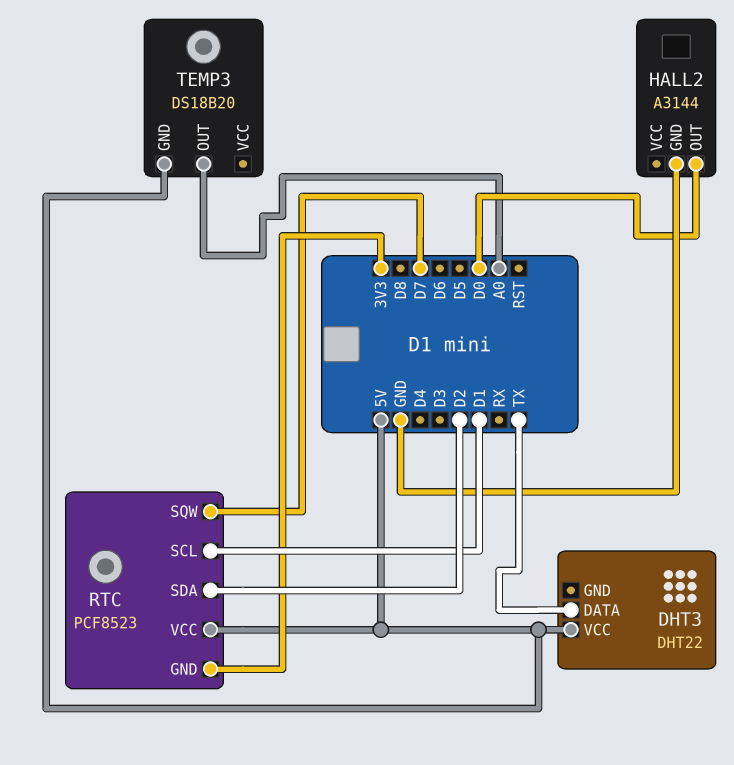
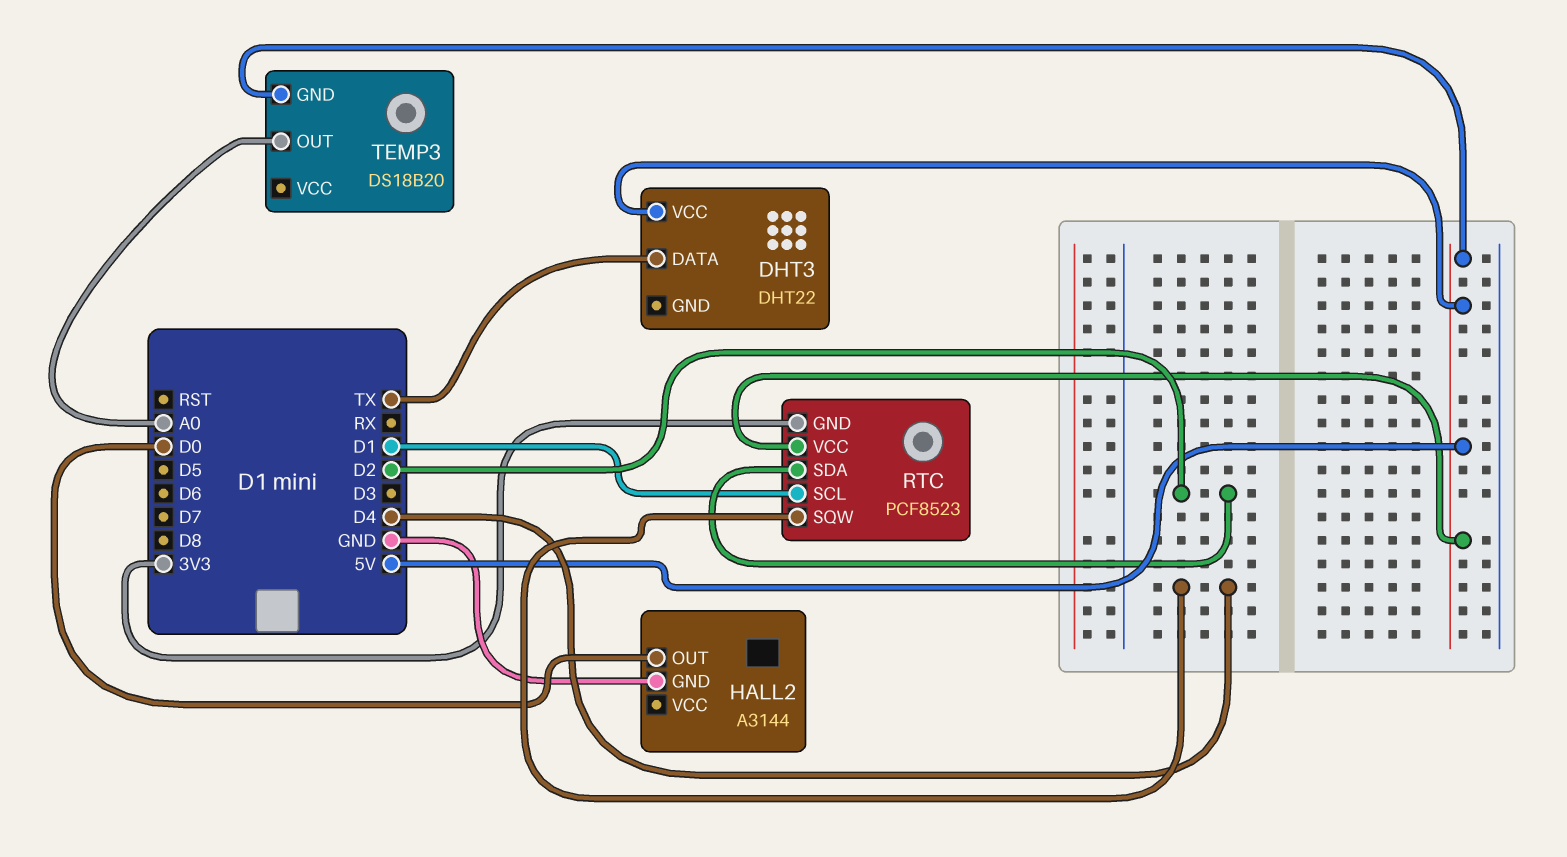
RTC pin SQW: D7 -> D4

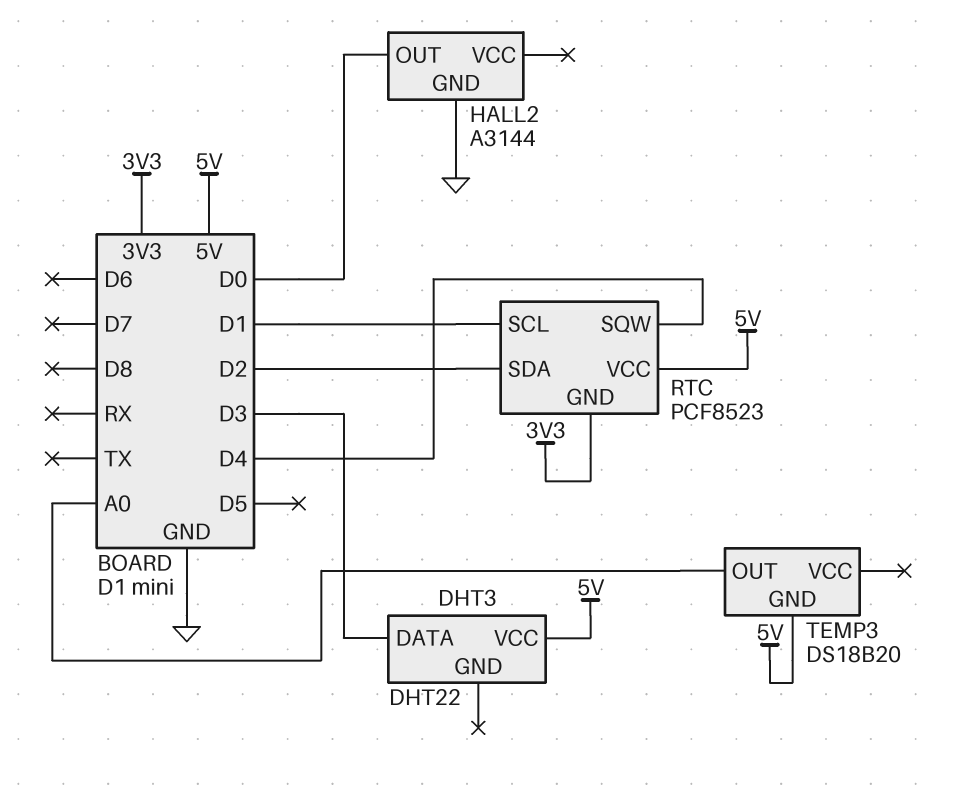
DHT3 pin DATA: TX -> D3

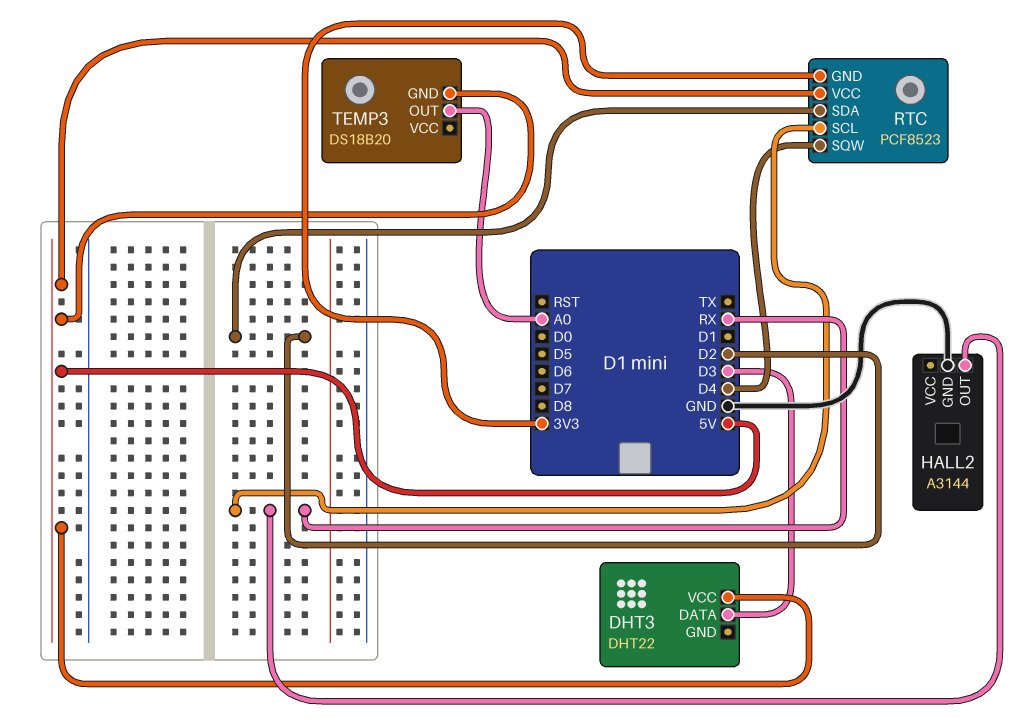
HALL2 pin OUT: D0 -> RX
RTC pin SCL: D1 -> RX

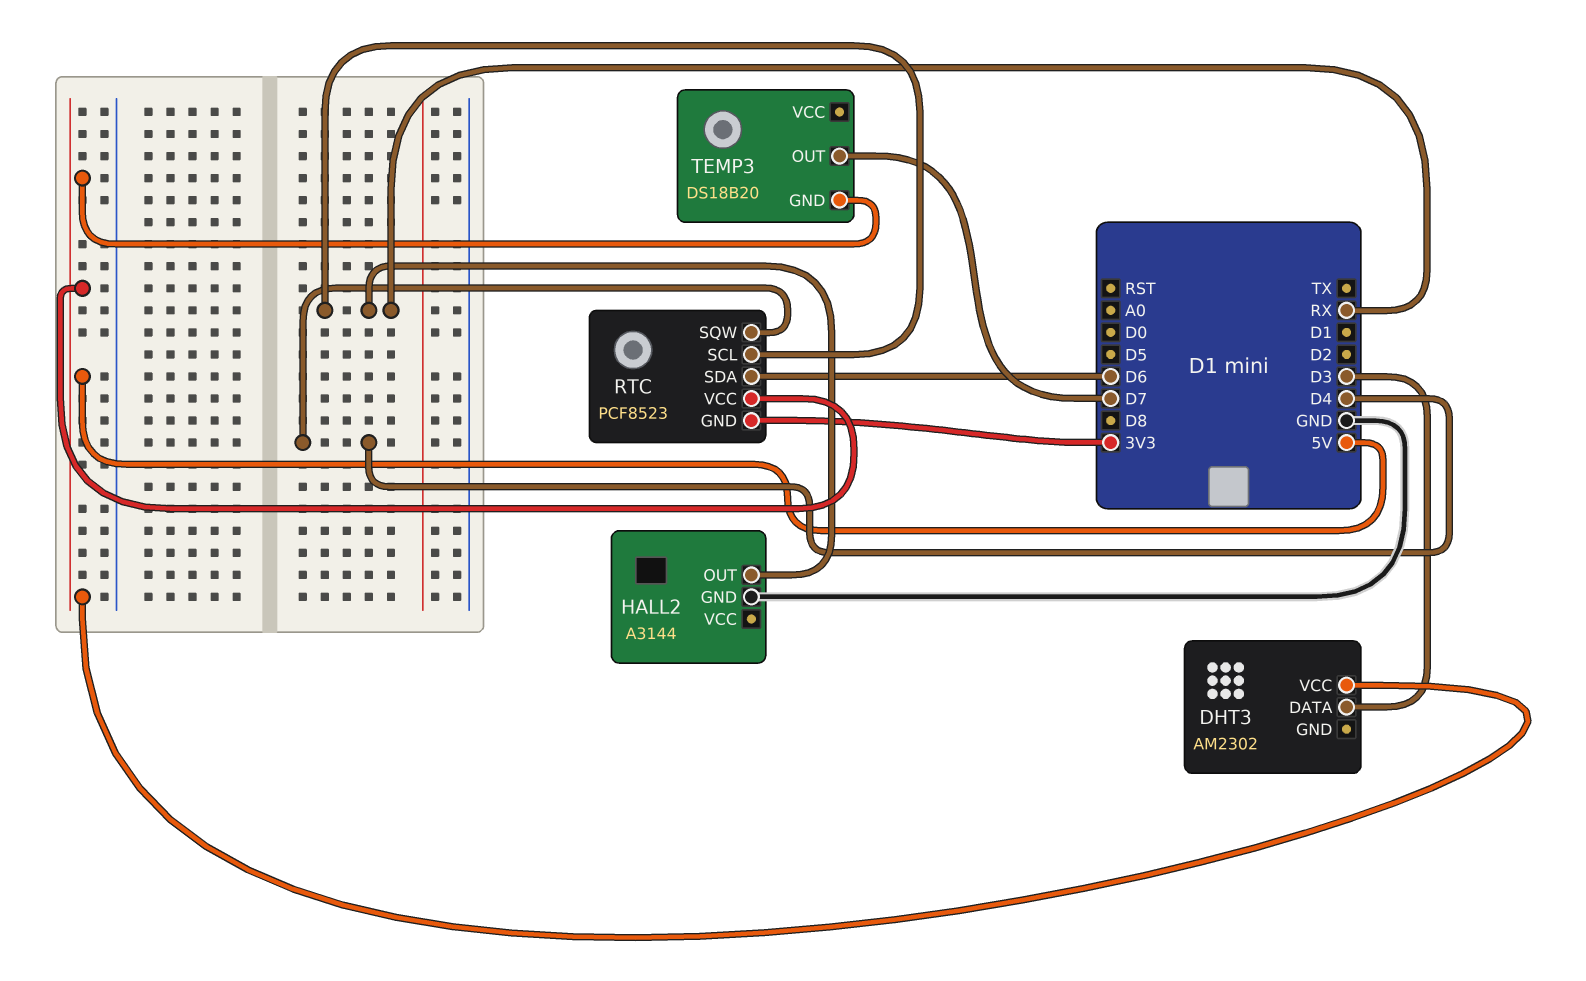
DHT3: DHT22 -> AM2302
RTC pin SDA: D2 -> D6
TEMP3 pin OUT: A0 -> D7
::::
● **What needs to be done**: From the line that contains "DHT3 pin DATA: TX -> D3" down to the last line of the entries above, copy every line exactly and leave out the pictures.

● **Answer below**:
DHT3 pin DATA: TX -> D3

HALL2 pin OUT: D0 -> RX
RTC pin SCL: D1 -> RX

DHT3: DHT22 -> AM2302
RTC pin SDA: D2 -> D6
TEMP3 pin OUT: A0 -> D7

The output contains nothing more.